*WORK ORDER*: Please give the data again exactly, with no line dropped.
======== SOURCE DATA ========
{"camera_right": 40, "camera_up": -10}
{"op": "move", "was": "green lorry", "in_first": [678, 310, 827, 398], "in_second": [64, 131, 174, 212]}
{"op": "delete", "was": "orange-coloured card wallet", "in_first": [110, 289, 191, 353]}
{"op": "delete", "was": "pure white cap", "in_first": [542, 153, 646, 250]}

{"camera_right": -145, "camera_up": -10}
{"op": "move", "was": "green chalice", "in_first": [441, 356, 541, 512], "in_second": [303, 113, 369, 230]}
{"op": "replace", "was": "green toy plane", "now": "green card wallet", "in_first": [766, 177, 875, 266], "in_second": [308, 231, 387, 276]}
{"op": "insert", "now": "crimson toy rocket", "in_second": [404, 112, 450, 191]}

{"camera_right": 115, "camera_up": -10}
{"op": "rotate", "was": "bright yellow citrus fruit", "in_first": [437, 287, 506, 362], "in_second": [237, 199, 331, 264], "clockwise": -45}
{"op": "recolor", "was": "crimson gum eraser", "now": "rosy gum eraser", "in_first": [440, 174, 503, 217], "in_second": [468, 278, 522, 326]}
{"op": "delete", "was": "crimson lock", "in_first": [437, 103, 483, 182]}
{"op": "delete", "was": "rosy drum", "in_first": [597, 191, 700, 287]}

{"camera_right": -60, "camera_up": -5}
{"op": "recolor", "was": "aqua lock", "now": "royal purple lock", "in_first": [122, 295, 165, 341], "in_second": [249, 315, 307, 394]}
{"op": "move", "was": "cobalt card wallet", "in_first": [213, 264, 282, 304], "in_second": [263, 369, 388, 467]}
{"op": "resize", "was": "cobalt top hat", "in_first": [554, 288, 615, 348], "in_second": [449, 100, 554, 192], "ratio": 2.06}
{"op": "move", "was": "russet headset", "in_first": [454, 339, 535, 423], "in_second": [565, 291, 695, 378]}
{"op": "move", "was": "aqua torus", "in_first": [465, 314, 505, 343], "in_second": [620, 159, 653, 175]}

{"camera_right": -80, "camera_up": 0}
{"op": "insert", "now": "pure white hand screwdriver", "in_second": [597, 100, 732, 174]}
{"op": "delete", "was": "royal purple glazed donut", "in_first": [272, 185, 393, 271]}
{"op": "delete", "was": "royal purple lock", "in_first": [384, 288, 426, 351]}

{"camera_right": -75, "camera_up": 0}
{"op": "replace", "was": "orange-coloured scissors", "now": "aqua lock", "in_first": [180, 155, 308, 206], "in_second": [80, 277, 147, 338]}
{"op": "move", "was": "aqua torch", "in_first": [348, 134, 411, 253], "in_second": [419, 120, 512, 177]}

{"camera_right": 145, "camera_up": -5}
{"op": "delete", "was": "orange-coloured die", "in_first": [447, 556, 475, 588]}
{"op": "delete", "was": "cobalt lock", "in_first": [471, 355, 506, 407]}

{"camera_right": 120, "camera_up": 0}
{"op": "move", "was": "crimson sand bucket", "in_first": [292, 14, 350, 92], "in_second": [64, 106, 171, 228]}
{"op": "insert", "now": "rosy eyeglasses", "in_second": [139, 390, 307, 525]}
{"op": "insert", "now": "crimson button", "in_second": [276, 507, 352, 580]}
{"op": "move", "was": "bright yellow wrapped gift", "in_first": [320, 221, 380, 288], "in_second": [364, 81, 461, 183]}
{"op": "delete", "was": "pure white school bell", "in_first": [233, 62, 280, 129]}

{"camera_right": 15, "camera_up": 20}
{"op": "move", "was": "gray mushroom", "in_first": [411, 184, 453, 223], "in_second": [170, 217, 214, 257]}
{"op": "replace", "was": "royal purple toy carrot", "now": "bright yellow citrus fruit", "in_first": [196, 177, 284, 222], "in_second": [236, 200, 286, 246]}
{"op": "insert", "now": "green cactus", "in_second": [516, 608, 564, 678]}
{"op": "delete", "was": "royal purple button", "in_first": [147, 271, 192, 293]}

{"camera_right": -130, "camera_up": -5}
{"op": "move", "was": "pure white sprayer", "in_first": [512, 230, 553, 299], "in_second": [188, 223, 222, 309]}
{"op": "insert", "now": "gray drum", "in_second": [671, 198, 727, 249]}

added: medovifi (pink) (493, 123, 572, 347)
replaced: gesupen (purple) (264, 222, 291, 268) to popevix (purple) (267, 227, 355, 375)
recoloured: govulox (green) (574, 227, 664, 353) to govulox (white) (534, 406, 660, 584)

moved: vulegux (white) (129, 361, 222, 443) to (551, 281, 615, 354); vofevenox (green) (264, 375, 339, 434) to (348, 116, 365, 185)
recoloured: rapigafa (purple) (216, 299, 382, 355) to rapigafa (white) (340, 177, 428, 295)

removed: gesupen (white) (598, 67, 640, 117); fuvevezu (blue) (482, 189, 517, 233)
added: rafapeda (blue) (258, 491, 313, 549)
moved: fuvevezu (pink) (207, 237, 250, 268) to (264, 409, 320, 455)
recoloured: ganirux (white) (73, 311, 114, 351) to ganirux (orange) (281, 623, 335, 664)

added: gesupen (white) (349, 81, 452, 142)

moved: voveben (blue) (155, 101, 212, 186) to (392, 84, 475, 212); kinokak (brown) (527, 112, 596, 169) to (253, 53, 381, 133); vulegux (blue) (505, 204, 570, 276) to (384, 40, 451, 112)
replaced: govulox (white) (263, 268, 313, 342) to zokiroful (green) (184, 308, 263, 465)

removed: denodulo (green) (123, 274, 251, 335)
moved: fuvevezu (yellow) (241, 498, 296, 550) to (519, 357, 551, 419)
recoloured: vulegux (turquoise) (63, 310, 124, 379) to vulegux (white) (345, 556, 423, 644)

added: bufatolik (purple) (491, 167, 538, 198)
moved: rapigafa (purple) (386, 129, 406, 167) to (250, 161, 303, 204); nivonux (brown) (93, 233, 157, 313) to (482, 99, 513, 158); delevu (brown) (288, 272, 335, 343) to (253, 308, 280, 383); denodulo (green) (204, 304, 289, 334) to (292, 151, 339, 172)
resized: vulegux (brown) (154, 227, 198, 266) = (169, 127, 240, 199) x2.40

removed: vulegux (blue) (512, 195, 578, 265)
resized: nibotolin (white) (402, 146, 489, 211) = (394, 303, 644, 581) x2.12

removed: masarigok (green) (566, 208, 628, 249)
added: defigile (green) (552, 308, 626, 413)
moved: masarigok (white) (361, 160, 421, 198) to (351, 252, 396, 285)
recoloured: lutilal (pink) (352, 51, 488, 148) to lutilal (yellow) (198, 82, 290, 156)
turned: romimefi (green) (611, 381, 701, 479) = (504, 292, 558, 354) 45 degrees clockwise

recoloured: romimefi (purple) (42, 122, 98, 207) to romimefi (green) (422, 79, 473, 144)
========
*TASK ANSWER*:
{"camera_right": 40, "camera_up": -10}
{"op": "move", "was": "green lorry", "in_first": [678, 310, 827, 398], "in_second": [64, 131, 174, 212]}
{"op": "delete", "was": "orange-coloured card wallet", "in_first": [110, 289, 191, 353]}
{"op": "delete", "was": "pure white cap", "in_first": [542, 153, 646, 250]}

{"camera_right": -145, "camera_up": -10}
{"op": "move", "was": "green chalice", "in_first": [441, 356, 541, 512], "in_second": [303, 113, 369, 230]}
{"op": "replace", "was": "green toy plane", "now": "green card wallet", "in_first": [766, 177, 875, 266], "in_second": [308, 231, 387, 276]}
{"op": "insert", "now": "crimson toy rocket", "in_second": [404, 112, 450, 191]}

{"camera_right": 115, "camera_up": -10}
{"op": "rotate", "was": "bright yellow citrus fruit", "in_first": [437, 287, 506, 362], "in_second": [237, 199, 331, 264], "clockwise": -45}
{"op": "recolor", "was": "crimson gum eraser", "now": "rosy gum eraser", "in_first": [440, 174, 503, 217], "in_second": [468, 278, 522, 326]}
{"op": "delete", "was": "crimson lock", "in_first": [437, 103, 483, 182]}
{"op": "delete", "was": "rosy drum", "in_first": [597, 191, 700, 287]}

{"camera_right": -60, "camera_up": -5}
{"op": "recolor", "was": "aqua lock", "now": "royal purple lock", "in_first": [122, 295, 165, 341], "in_second": [249, 315, 307, 394]}
{"op": "move", "was": "cobalt card wallet", "in_first": [213, 264, 282, 304], "in_second": [263, 369, 388, 467]}
{"op": "resize", "was": "cobalt top hat", "in_first": [554, 288, 615, 348], "in_second": [449, 100, 554, 192], "ratio": 2.06}
{"op": "move", "was": "russet headset", "in_first": [454, 339, 535, 423], "in_second": [565, 291, 695, 378]}
{"op": "move", "was": "aqua torus", "in_first": [465, 314, 505, 343], "in_second": [620, 159, 653, 175]}

{"camera_right": -80, "camera_up": 0}
{"op": "insert", "now": "pure white hand screwdriver", "in_second": [597, 100, 732, 174]}
{"op": "delete", "was": "royal purple glazed donut", "in_first": [272, 185, 393, 271]}
{"op": "delete", "was": "royal purple lock", "in_first": [384, 288, 426, 351]}

{"camera_right": -75, "camera_up": 0}
{"op": "replace", "was": "orange-coloured scissors", "now": "aqua lock", "in_first": [180, 155, 308, 206], "in_second": [80, 277, 147, 338]}
{"op": "move", "was": "aqua torch", "in_first": [348, 134, 411, 253], "in_second": [419, 120, 512, 177]}

{"camera_right": 145, "camera_up": -5}
{"op": "delete", "was": "orange-coloured die", "in_first": [447, 556, 475, 588]}
{"op": "delete", "was": "cobalt lock", "in_first": [471, 355, 506, 407]}

{"camera_right": 120, "camera_up": 0}
{"op": "move", "was": "crimson sand bucket", "in_first": [292, 14, 350, 92], "in_second": [64, 106, 171, 228]}
{"op": "insert", "now": "rosy eyeglasses", "in_second": [139, 390, 307, 525]}
{"op": "insert", "now": "crimson button", "in_second": [276, 507, 352, 580]}
{"op": "move", "was": "bright yellow wrapped gift", "in_first": [320, 221, 380, 288], "in_second": [364, 81, 461, 183]}
{"op": "delete", "was": "pure white school bell", "in_first": [233, 62, 280, 129]}

{"camera_right": 15, "camera_up": 20}
{"op": "move", "was": "gray mushroom", "in_first": [411, 184, 453, 223], "in_second": [170, 217, 214, 257]}
{"op": "replace", "was": "royal purple toy carrot", "now": "bright yellow citrus fruit", "in_first": [196, 177, 284, 222], "in_second": [236, 200, 286, 246]}
{"op": "insert", "now": "green cactus", "in_second": [516, 608, 564, 678]}
{"op": "delete", "was": "royal purple button", "in_first": [147, 271, 192, 293]}

{"camera_right": -130, "camera_up": -5}
{"op": "move", "was": "pure white sprayer", "in_first": [512, 230, 553, 299], "in_second": [188, 223, 222, 309]}
{"op": "insert", "now": "gray drum", "in_second": [671, 198, 727, 249]}

added: medovifi (pink) (493, 123, 572, 347)
replaced: gesupen (purple) (264, 222, 291, 268) to popevix (purple) (267, 227, 355, 375)
recoloured: govulox (green) (574, 227, 664, 353) to govulox (white) (534, 406, 660, 584)

moved: vulegux (white) (129, 361, 222, 443) to (551, 281, 615, 354); vofevenox (green) (264, 375, 339, 434) to (348, 116, 365, 185)
recoloured: rapigafa (purple) (216, 299, 382, 355) to rapigafa (white) (340, 177, 428, 295)

removed: gesupen (white) (598, 67, 640, 117); fuvevezu (blue) (482, 189, 517, 233)
added: rafapeda (blue) (258, 491, 313, 549)
moved: fuvevezu (pink) (207, 237, 250, 268) to (264, 409, 320, 455)
recoloured: ganirux (white) (73, 311, 114, 351) to ganirux (orange) (281, 623, 335, 664)

added: gesupen (white) (349, 81, 452, 142)

moved: voveben (blue) (155, 101, 212, 186) to (392, 84, 475, 212); kinokak (brown) (527, 112, 596, 169) to (253, 53, 381, 133); vulegux (blue) (505, 204, 570, 276) to (384, 40, 451, 112)
replaced: govulox (white) (263, 268, 313, 342) to zokiroful (green) (184, 308, 263, 465)

removed: denodulo (green) (123, 274, 251, 335)
moved: fuvevezu (yellow) (241, 498, 296, 550) to (519, 357, 551, 419)
recoloured: vulegux (turquoise) (63, 310, 124, 379) to vulegux (white) (345, 556, 423, 644)

added: bufatolik (purple) (491, 167, 538, 198)
moved: rapigafa (purple) (386, 129, 406, 167) to (250, 161, 303, 204); nivonux (brown) (93, 233, 157, 313) to (482, 99, 513, 158); delevu (brown) (288, 272, 335, 343) to (253, 308, 280, 383); denodulo (green) (204, 304, 289, 334) to (292, 151, 339, 172)
resized: vulegux (brown) (154, 227, 198, 266) = (169, 127, 240, 199) x2.40

removed: vulegux (blue) (512, 195, 578, 265)
resized: nibotolin (white) (402, 146, 489, 211) = (394, 303, 644, 581) x2.12

removed: masarigok (green) (566, 208, 628, 249)
added: defigile (green) (552, 308, 626, 413)
moved: masarigok (white) (361, 160, 421, 198) to (351, 252, 396, 285)
recoloured: lutilal (pink) (352, 51, 488, 148) to lutilal (yellow) (198, 82, 290, 156)
turned: romimefi (green) (611, 381, 701, 479) = (504, 292, 558, 354) 45 degrees clockwise

recoloured: romimefi (purple) (42, 122, 98, 207) to romimefi (green) (422, 79, 473, 144)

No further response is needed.